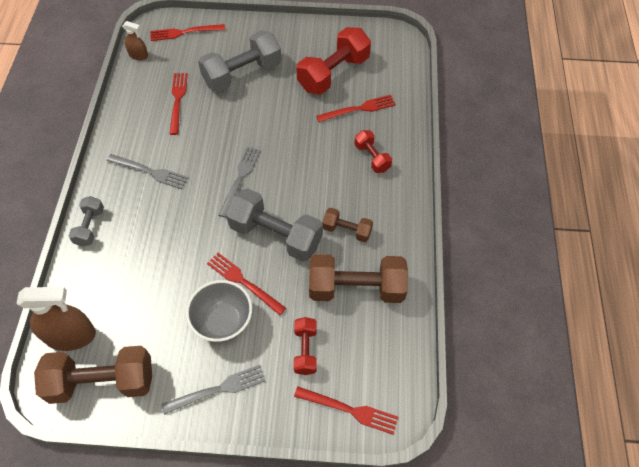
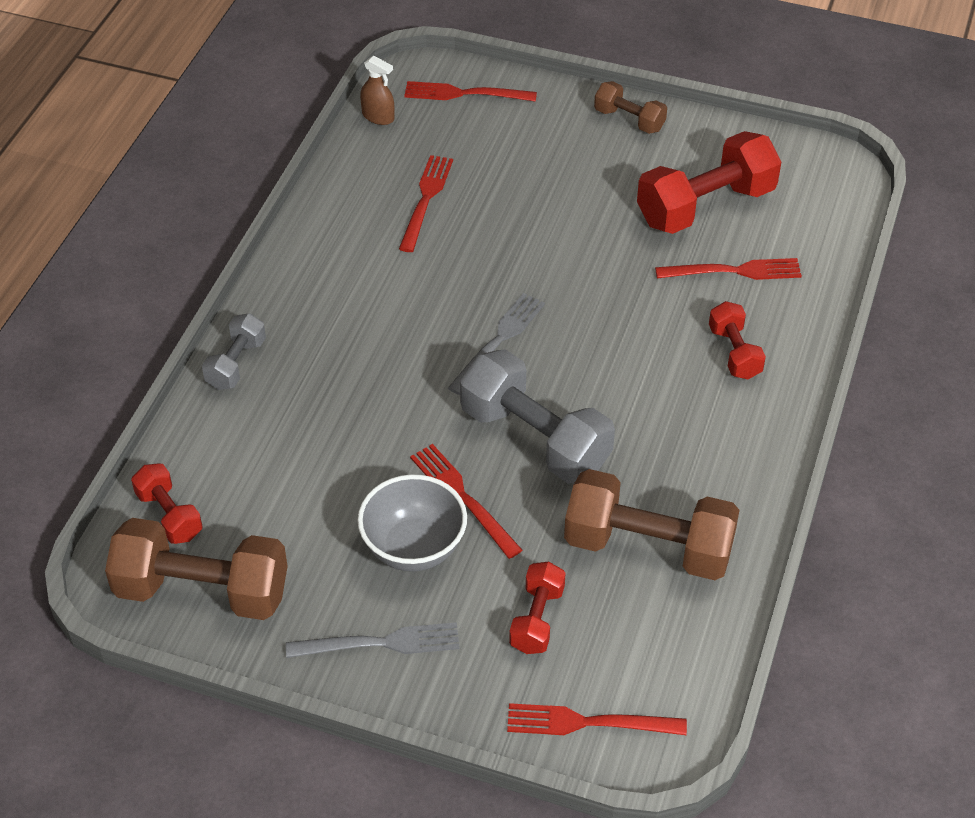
camera: 15 degrees right, 10 degrees down
(71, 336) = (169, 515): brown spray bottle -> red dumbbell
(151, 172) = (353, 301): grey fork -> none
(242, 74) = (546, 178): grey dumbbell -> none
(347, 230) = (658, 456): brown dumbbell -> brown dumbbell (629, 120)
(350, 410) = (586, 723): red fork -> red fork turned 150 degrees clockwise

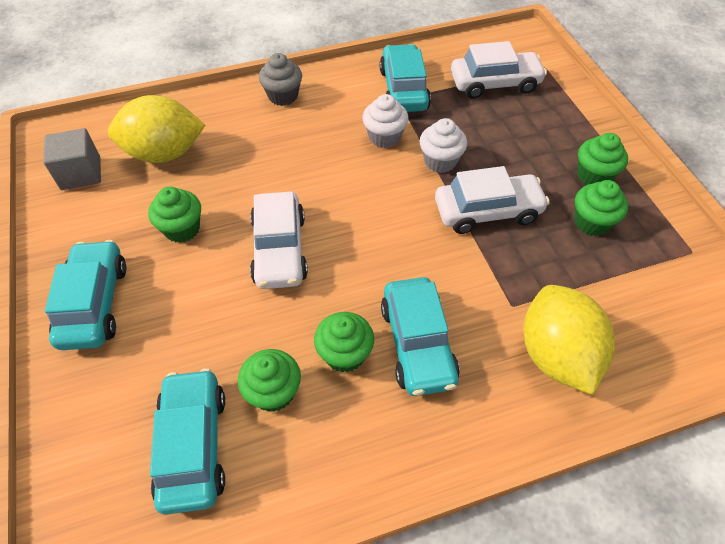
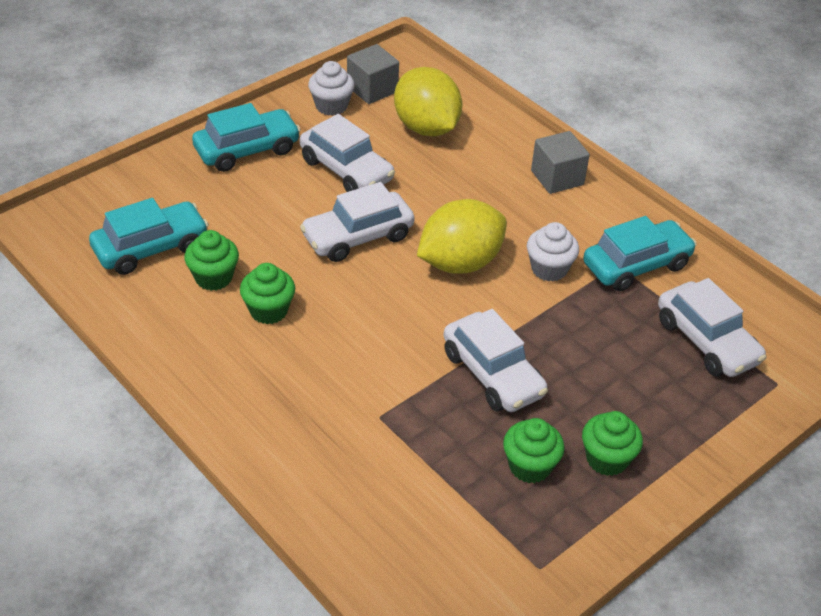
camera: 65 degrees right, 10 degrees down
(182, 229) = (346, 170): green cupcake -> white car
(283, 96) = (557, 178): grey cupcake -> grey cube
(418, 344) = (302, 356): turquoise car -> none
(440, 161) = (542, 321): white cupcake -> white cupcake (331, 106)
(556, 355) = (337, 460): yellow lemon -> yellow lemon (460, 263)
==*==
> _Task to complete_
Pictures excluded, give again exactly and only the lines of the material above from the line with "(347, 230) = (658, 456): brown" through the line with "(283, 96) = (557, 178): grey".

> _Expected answer_
(347, 230) = (658, 456): brown dumbbell -> brown dumbbell (629, 120)
(350, 410) = (586, 723): red fork -> red fork turned 150 degrees clockwise

camera: 65 degrees right, 10 degrees down
(182, 229) = (346, 170): green cupcake -> white car
(283, 96) = (557, 178): grey cupcake -> grey cube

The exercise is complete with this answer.